TASK GOAL ::
A faithful copy is required. Print each line of the data exactly and omit the pictures.

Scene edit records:
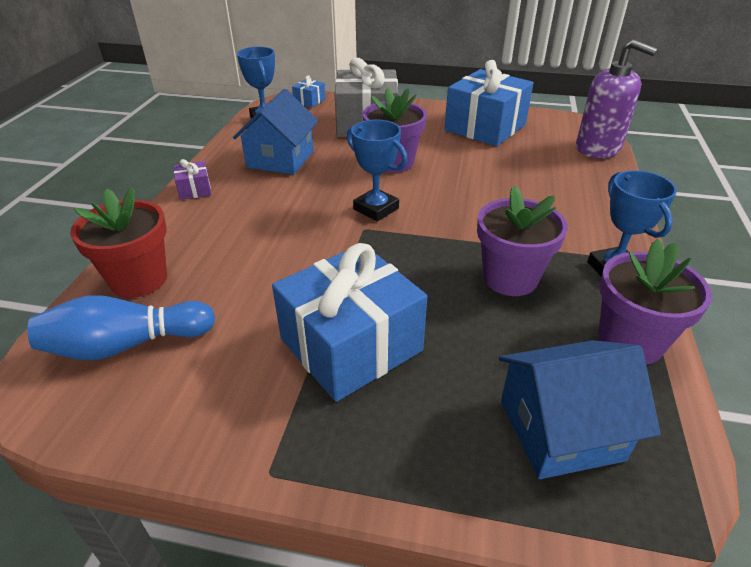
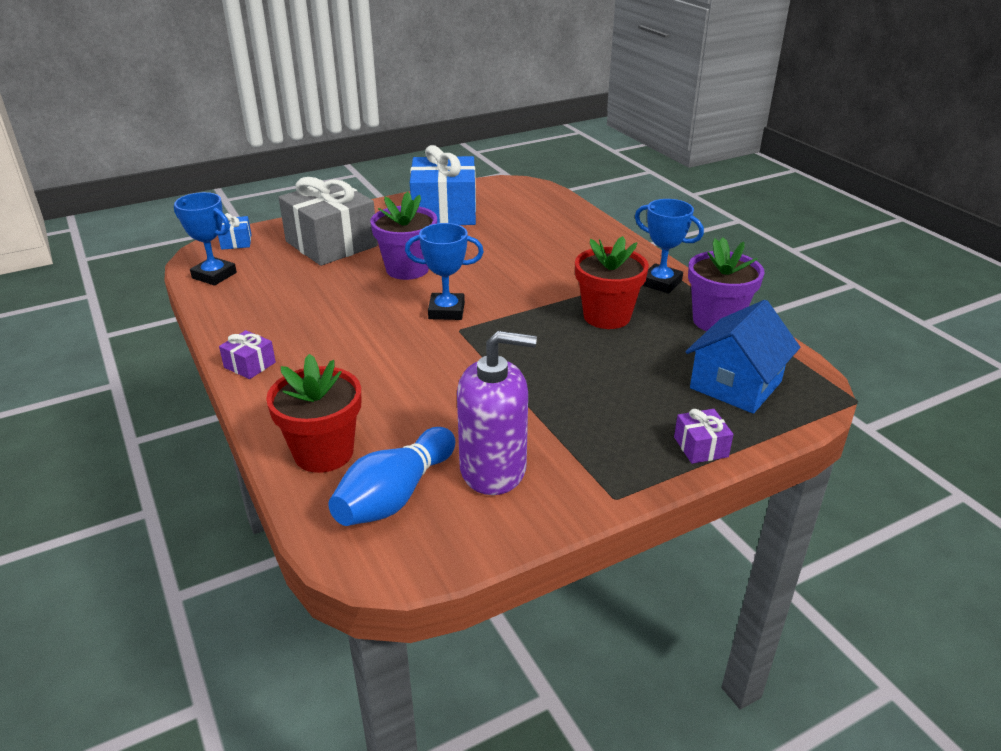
camera: 40 degrees left, 5 degrees down
(280, 159) = (295, 305): blue house -> none
(351, 345) = (562, 406): blue gift -> none
(425, 478) = (700, 447): none -> purple gift
(510, 278) = (607, 316): purple flower pot -> red flower pot
(598, 148) = (552, 200): purple soap dispenser -> purple soap dispenser (493, 469)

ANSWER FOR THE TASK ::
camera: 40 degrees left, 5 degrees down
(280, 159) = (295, 305): blue house -> none
(351, 345) = (562, 406): blue gift -> none
(425, 478) = (700, 447): none -> purple gift
(510, 278) = (607, 316): purple flower pot -> red flower pot
(598, 148) = (552, 200): purple soap dispenser -> purple soap dispenser (493, 469)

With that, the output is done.